*Exercise instructions*:
Each line that contains the word "purple" is to be copied from the records below.

*Supplied data*:
BEGIN
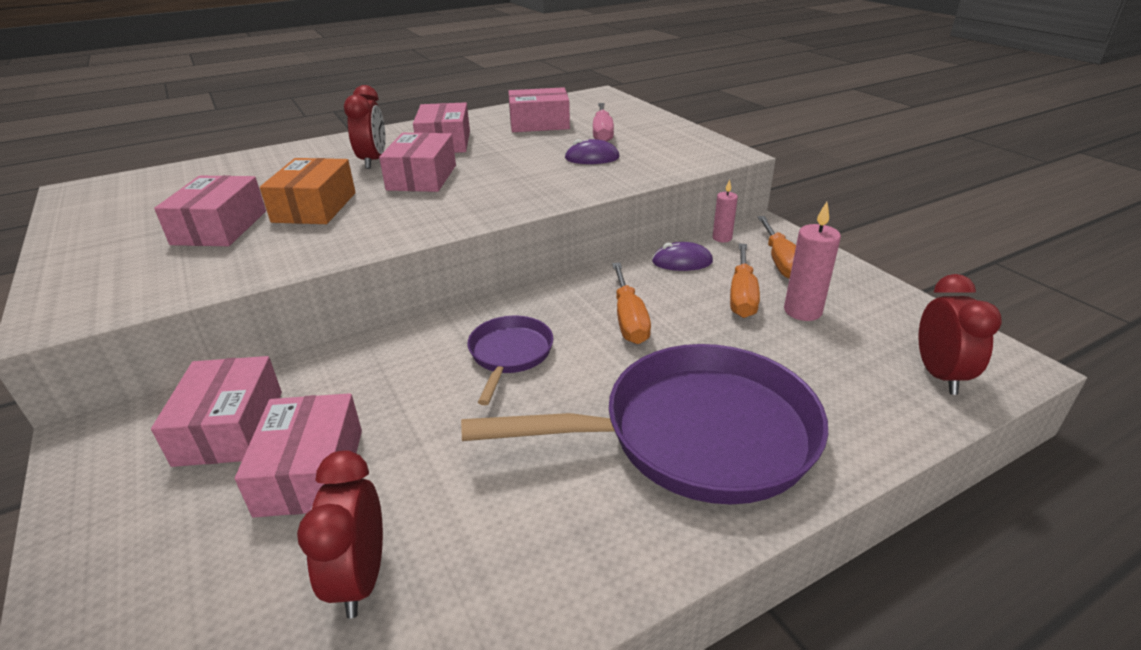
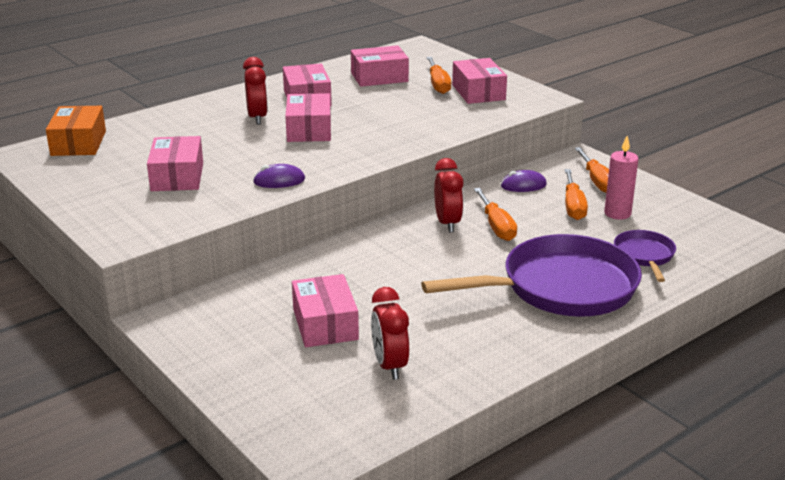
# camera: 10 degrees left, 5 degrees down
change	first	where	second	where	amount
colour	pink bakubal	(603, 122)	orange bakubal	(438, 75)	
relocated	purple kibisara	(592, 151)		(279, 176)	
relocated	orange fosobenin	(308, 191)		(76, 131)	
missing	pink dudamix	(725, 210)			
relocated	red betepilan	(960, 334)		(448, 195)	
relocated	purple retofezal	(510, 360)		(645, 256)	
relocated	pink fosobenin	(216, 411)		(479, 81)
END
*Solution to this exercise*:
relocated	purple kibisara	(592, 151)		(279, 176)	
relocated	purple retofezal	(510, 360)		(645, 256)	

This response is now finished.